§ **Work to be completed**: Each record below should appear again exactly as written.

§ **Data shown**:

══════════

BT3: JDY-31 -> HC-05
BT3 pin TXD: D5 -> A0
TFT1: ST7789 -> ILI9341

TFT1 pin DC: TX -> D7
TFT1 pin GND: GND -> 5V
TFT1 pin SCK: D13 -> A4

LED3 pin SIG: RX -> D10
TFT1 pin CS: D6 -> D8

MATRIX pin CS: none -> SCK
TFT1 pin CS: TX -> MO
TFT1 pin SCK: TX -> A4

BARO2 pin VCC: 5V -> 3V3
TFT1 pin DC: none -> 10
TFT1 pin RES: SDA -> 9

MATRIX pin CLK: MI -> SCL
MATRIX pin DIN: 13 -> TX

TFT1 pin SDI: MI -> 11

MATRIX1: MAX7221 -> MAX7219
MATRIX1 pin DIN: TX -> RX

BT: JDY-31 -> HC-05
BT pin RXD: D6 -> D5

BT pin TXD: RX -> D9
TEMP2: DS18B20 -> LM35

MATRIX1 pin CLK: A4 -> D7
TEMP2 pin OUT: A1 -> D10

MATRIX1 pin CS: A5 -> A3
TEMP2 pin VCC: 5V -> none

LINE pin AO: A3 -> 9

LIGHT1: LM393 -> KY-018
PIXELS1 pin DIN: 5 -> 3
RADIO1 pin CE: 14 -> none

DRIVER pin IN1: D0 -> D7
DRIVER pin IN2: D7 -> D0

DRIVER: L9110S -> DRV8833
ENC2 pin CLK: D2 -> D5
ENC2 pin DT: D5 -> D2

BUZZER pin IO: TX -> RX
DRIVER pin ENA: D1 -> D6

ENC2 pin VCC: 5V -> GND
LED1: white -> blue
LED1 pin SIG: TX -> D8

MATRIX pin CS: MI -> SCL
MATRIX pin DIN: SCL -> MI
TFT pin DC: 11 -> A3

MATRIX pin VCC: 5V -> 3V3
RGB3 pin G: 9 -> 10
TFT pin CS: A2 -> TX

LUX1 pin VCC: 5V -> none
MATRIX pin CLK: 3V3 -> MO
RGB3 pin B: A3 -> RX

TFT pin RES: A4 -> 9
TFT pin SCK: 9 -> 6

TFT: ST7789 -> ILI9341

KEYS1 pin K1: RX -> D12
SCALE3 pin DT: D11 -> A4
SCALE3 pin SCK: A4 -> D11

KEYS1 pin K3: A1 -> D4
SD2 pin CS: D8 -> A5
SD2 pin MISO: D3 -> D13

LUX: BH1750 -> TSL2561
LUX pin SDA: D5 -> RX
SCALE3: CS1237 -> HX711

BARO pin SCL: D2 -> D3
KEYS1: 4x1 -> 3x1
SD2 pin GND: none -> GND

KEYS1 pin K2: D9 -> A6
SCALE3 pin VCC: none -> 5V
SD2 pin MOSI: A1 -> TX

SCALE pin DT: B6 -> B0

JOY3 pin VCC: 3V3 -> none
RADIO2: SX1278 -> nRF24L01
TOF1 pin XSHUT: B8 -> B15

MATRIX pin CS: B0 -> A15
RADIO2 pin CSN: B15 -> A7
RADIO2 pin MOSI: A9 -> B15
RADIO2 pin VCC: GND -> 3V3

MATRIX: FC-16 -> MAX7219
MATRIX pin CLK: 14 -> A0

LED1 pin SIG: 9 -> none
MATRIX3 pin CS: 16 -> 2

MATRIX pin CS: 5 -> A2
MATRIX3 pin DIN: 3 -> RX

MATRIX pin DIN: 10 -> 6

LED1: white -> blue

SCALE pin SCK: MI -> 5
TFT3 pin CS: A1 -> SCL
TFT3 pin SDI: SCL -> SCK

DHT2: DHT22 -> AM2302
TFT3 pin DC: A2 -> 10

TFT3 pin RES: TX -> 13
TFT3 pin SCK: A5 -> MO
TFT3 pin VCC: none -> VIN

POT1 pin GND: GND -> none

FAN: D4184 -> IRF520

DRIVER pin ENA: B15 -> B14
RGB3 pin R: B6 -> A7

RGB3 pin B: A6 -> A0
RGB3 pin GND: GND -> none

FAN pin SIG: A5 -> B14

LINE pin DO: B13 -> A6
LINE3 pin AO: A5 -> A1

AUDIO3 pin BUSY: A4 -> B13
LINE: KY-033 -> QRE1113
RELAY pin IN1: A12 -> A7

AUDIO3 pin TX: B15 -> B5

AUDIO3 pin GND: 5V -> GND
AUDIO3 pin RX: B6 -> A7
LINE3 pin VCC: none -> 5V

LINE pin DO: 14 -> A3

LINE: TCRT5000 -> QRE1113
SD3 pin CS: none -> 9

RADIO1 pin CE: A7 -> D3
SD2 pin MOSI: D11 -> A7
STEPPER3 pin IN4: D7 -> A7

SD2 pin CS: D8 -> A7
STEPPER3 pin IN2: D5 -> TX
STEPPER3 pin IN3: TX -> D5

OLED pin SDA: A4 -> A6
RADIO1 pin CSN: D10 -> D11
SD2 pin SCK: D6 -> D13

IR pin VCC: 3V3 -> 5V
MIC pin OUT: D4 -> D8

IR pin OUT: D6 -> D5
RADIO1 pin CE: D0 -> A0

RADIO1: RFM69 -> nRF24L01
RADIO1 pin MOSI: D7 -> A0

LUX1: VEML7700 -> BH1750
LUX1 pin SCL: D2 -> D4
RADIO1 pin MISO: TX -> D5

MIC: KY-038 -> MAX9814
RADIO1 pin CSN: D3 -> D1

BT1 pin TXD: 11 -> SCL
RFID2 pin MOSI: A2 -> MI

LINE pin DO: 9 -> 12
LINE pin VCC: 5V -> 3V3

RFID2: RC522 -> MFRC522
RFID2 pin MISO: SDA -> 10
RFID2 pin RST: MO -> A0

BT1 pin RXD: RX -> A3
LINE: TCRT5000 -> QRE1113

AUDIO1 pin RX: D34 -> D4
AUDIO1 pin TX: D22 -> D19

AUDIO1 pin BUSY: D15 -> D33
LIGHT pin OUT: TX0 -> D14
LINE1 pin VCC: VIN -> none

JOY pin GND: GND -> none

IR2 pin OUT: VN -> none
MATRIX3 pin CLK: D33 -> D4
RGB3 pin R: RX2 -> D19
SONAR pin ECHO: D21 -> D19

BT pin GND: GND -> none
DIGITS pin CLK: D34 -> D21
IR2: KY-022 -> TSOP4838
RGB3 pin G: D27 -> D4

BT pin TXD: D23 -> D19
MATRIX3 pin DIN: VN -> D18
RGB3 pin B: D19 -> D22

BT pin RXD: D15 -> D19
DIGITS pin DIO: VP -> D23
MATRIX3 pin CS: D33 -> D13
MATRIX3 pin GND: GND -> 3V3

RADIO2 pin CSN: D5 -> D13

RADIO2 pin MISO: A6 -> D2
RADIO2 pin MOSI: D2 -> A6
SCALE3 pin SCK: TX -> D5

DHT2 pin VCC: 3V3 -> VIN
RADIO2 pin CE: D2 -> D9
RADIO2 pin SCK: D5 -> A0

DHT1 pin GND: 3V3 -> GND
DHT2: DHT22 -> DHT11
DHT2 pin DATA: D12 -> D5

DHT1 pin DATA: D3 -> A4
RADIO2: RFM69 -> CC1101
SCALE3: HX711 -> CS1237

══════════

§ **Solution**:
BT3: JDY-31 -> HC-05
BT3 pin TXD: D5 -> A0
TFT1: ST7789 -> ILI9341

TFT1 pin DC: TX -> D7
TFT1 pin GND: GND -> 5V
TFT1 pin SCK: D13 -> A4

LED3 pin SIG: RX -> D10
TFT1 pin CS: D6 -> D8

MATRIX pin CS: none -> SCK
TFT1 pin CS: TX -> MO
TFT1 pin SCK: TX -> A4

BARO2 pin VCC: 5V -> 3V3
TFT1 pin DC: none -> 10
TFT1 pin RES: SDA -> 9

MATRIX pin CLK: MI -> SCL
MATRIX pin DIN: 13 -> TX

TFT1 pin SDI: MI -> 11

MATRIX1: MAX7221 -> MAX7219
MATRIX1 pin DIN: TX -> RX

BT: JDY-31 -> HC-05
BT pin RXD: D6 -> D5

BT pin TXD: RX -> D9
TEMP2: DS18B20 -> LM35

MATRIX1 pin CLK: A4 -> D7
TEMP2 pin OUT: A1 -> D10

MATRIX1 pin CS: A5 -> A3
TEMP2 pin VCC: 5V -> none

LINE pin AO: A3 -> 9

LIGHT1: LM393 -> KY-018
PIXELS1 pin DIN: 5 -> 3
RADIO1 pin CE: 14 -> none

DRIVER pin IN1: D0 -> D7
DRIVER pin IN2: D7 -> D0

DRIVER: L9110S -> DRV8833
ENC2 pin CLK: D2 -> D5
ENC2 pin DT: D5 -> D2

BUZZER pin IO: TX -> RX
DRIVER pin ENA: D1 -> D6

ENC2 pin VCC: 5V -> GND
LED1: white -> blue
LED1 pin SIG: TX -> D8

MATRIX pin CS: MI -> SCL
MATRIX pin DIN: SCL -> MI
TFT pin DC: 11 -> A3

MATRIX pin VCC: 5V -> 3V3
RGB3 pin G: 9 -> 10
TFT pin CS: A2 -> TX

LUX1 pin VCC: 5V -> none
MATRIX pin CLK: 3V3 -> MO
RGB3 pin B: A3 -> RX

TFT pin RES: A4 -> 9
TFT pin SCK: 9 -> 6

TFT: ST7789 -> ILI9341

KEYS1 pin K1: RX -> D12
SCALE3 pin DT: D11 -> A4
SCALE3 pin SCK: A4 -> D11

KEYS1 pin K3: A1 -> D4
SD2 pin CS: D8 -> A5
SD2 pin MISO: D3 -> D13

LUX: BH1750 -> TSL2561
LUX pin SDA: D5 -> RX
SCALE3: CS1237 -> HX711

BARO pin SCL: D2 -> D3
KEYS1: 4x1 -> 3x1
SD2 pin GND: none -> GND

KEYS1 pin K2: D9 -> A6
SCALE3 pin VCC: none -> 5V
SD2 pin MOSI: A1 -> TX

SCALE pin DT: B6 -> B0

JOY3 pin VCC: 3V3 -> none
RADIO2: SX1278 -> nRF24L01
TOF1 pin XSHUT: B8 -> B15

MATRIX pin CS: B0 -> A15
RADIO2 pin CSN: B15 -> A7
RADIO2 pin MOSI: A9 -> B15
RADIO2 pin VCC: GND -> 3V3

MATRIX: FC-16 -> MAX7219
MATRIX pin CLK: 14 -> A0

LED1 pin SIG: 9 -> none
MATRIX3 pin CS: 16 -> 2

MATRIX pin CS: 5 -> A2
MATRIX3 pin DIN: 3 -> RX

MATRIX pin DIN: 10 -> 6

LED1: white -> blue

SCALE pin SCK: MI -> 5
TFT3 pin CS: A1 -> SCL
TFT3 pin SDI: SCL -> SCK

DHT2: DHT22 -> AM2302
TFT3 pin DC: A2 -> 10

TFT3 pin RES: TX -> 13
TFT3 pin SCK: A5 -> MO
TFT3 pin VCC: none -> VIN

POT1 pin GND: GND -> none

FAN: D4184 -> IRF520

DRIVER pin ENA: B15 -> B14
RGB3 pin R: B6 -> A7

RGB3 pin B: A6 -> A0
RGB3 pin GND: GND -> none

FAN pin SIG: A5 -> B14

LINE pin DO: B13 -> A6
LINE3 pin AO: A5 -> A1

AUDIO3 pin BUSY: A4 -> B13
LINE: KY-033 -> QRE1113
RELAY pin IN1: A12 -> A7

AUDIO3 pin TX: B15 -> B5

AUDIO3 pin GND: 5V -> GND
AUDIO3 pin RX: B6 -> A7
LINE3 pin VCC: none -> 5V

LINE pin DO: 14 -> A3

LINE: TCRT5000 -> QRE1113
SD3 pin CS: none -> 9

RADIO1 pin CE: A7 -> D3
SD2 pin MOSI: D11 -> A7
STEPPER3 pin IN4: D7 -> A7

SD2 pin CS: D8 -> A7
STEPPER3 pin IN2: D5 -> TX
STEPPER3 pin IN3: TX -> D5

OLED pin SDA: A4 -> A6
RADIO1 pin CSN: D10 -> D11
SD2 pin SCK: D6 -> D13

IR pin VCC: 3V3 -> 5V
MIC pin OUT: D4 -> D8

IR pin OUT: D6 -> D5
RADIO1 pin CE: D0 -> A0

RADIO1: RFM69 -> nRF24L01
RADIO1 pin MOSI: D7 -> A0

LUX1: VEML7700 -> BH1750
LUX1 pin SCL: D2 -> D4
RADIO1 pin MISO: TX -> D5

MIC: KY-038 -> MAX9814
RADIO1 pin CSN: D3 -> D1

BT1 pin TXD: 11 -> SCL
RFID2 pin MOSI: A2 -> MI

LINE pin DO: 9 -> 12
LINE pin VCC: 5V -> 3V3

RFID2: RC522 -> MFRC522
RFID2 pin MISO: SDA -> 10
RFID2 pin RST: MO -> A0

BT1 pin RXD: RX -> A3
LINE: TCRT5000 -> QRE1113

AUDIO1 pin RX: D34 -> D4
AUDIO1 pin TX: D22 -> D19

AUDIO1 pin BUSY: D15 -> D33
LIGHT pin OUT: TX0 -> D14
LINE1 pin VCC: VIN -> none

JOY pin GND: GND -> none

IR2 pin OUT: VN -> none
MATRIX3 pin CLK: D33 -> D4
RGB3 pin R: RX2 -> D19
SONAR pin ECHO: D21 -> D19

BT pin GND: GND -> none
DIGITS pin CLK: D34 -> D21
IR2: KY-022 -> TSOP4838
RGB3 pin G: D27 -> D4

BT pin TXD: D23 -> D19
MATRIX3 pin DIN: VN -> D18
RGB3 pin B: D19 -> D22

BT pin RXD: D15 -> D19
DIGITS pin DIO: VP -> D23
MATRIX3 pin CS: D33 -> D13
MATRIX3 pin GND: GND -> 3V3

RADIO2 pin CSN: D5 -> D13

RADIO2 pin MISO: A6 -> D2
RADIO2 pin MOSI: D2 -> A6
SCALE3 pin SCK: TX -> D5

DHT2 pin VCC: 3V3 -> VIN
RADIO2 pin CE: D2 -> D9
RADIO2 pin SCK: D5 -> A0

DHT1 pin GND: 3V3 -> GND
DHT2: DHT22 -> DHT11
DHT2 pin DATA: D12 -> D5

DHT1 pin DATA: D3 -> A4
RADIO2: RFM69 -> CC1101
SCALE3: HX711 -> CS1237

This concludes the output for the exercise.